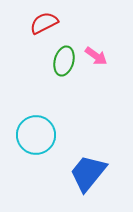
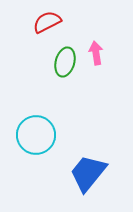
red semicircle: moved 3 px right, 1 px up
pink arrow: moved 3 px up; rotated 135 degrees counterclockwise
green ellipse: moved 1 px right, 1 px down
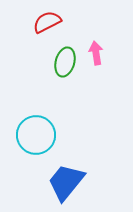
blue trapezoid: moved 22 px left, 9 px down
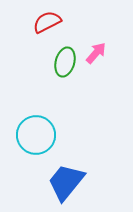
pink arrow: rotated 50 degrees clockwise
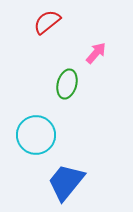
red semicircle: rotated 12 degrees counterclockwise
green ellipse: moved 2 px right, 22 px down
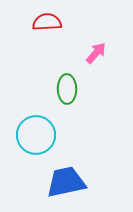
red semicircle: rotated 36 degrees clockwise
green ellipse: moved 5 px down; rotated 16 degrees counterclockwise
blue trapezoid: rotated 39 degrees clockwise
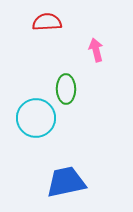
pink arrow: moved 3 px up; rotated 55 degrees counterclockwise
green ellipse: moved 1 px left
cyan circle: moved 17 px up
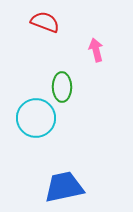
red semicircle: moved 2 px left; rotated 24 degrees clockwise
green ellipse: moved 4 px left, 2 px up
blue trapezoid: moved 2 px left, 5 px down
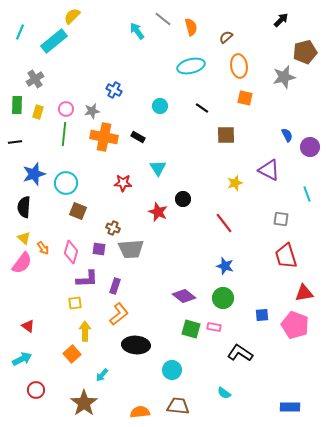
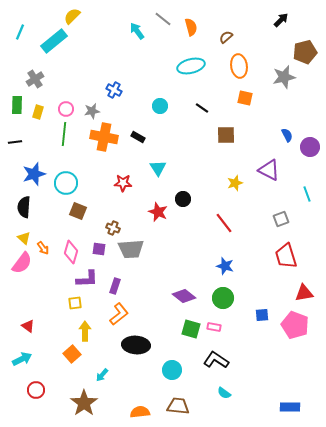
gray square at (281, 219): rotated 28 degrees counterclockwise
black L-shape at (240, 353): moved 24 px left, 7 px down
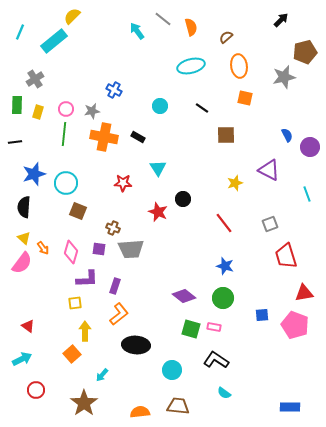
gray square at (281, 219): moved 11 px left, 5 px down
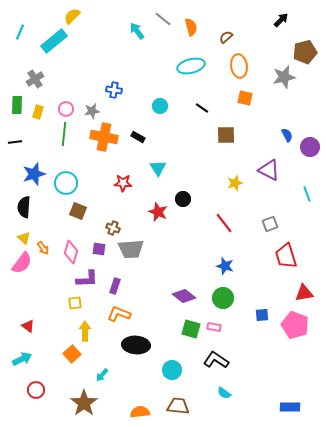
blue cross at (114, 90): rotated 21 degrees counterclockwise
orange L-shape at (119, 314): rotated 120 degrees counterclockwise
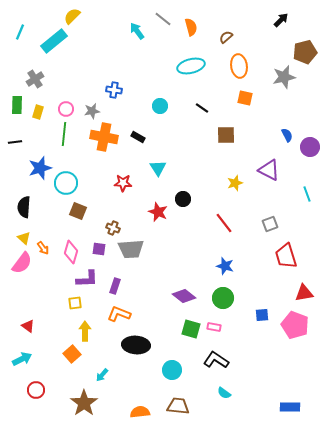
blue star at (34, 174): moved 6 px right, 6 px up
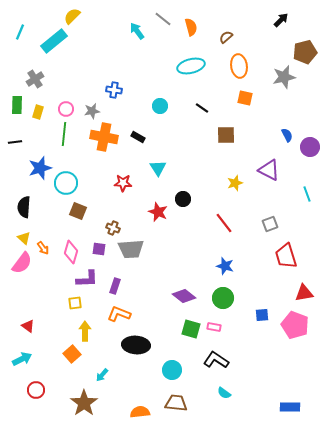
brown trapezoid at (178, 406): moved 2 px left, 3 px up
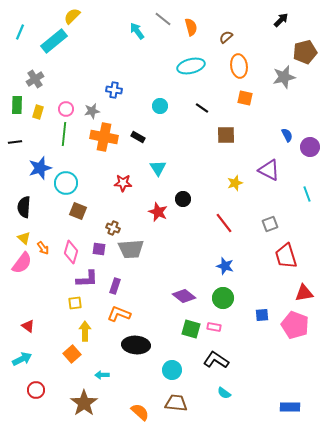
cyan arrow at (102, 375): rotated 48 degrees clockwise
orange semicircle at (140, 412): rotated 48 degrees clockwise
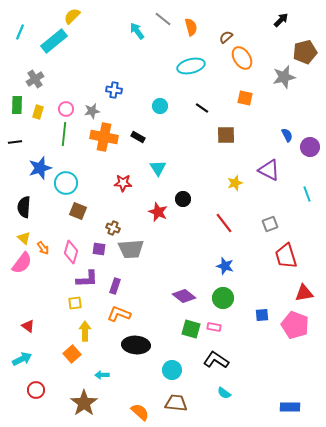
orange ellipse at (239, 66): moved 3 px right, 8 px up; rotated 25 degrees counterclockwise
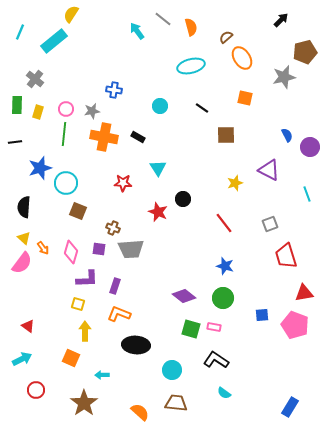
yellow semicircle at (72, 16): moved 1 px left, 2 px up; rotated 12 degrees counterclockwise
gray cross at (35, 79): rotated 18 degrees counterclockwise
yellow square at (75, 303): moved 3 px right, 1 px down; rotated 24 degrees clockwise
orange square at (72, 354): moved 1 px left, 4 px down; rotated 24 degrees counterclockwise
blue rectangle at (290, 407): rotated 60 degrees counterclockwise
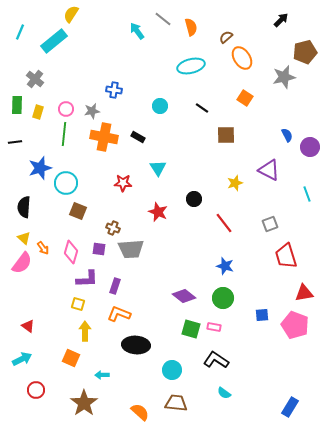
orange square at (245, 98): rotated 21 degrees clockwise
black circle at (183, 199): moved 11 px right
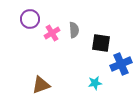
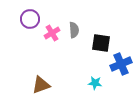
cyan star: rotated 16 degrees clockwise
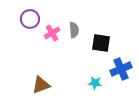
blue cross: moved 5 px down
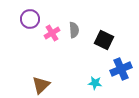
black square: moved 3 px right, 3 px up; rotated 18 degrees clockwise
brown triangle: rotated 24 degrees counterclockwise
# # # # # # #
* TASK BRIEF
Pick out each line in the material above that contains the string "ellipse", treating uppercase and lowercase as different, and copy those lines out.

* THE RESPONSE
green ellipse: moved 1 px right, 1 px down
green ellipse: moved 2 px right, 22 px down
green ellipse: moved 5 px down; rotated 16 degrees counterclockwise
green ellipse: moved 1 px left
green ellipse: moved 4 px left, 2 px up
orange ellipse at (239, 66): moved 3 px right, 8 px up; rotated 25 degrees counterclockwise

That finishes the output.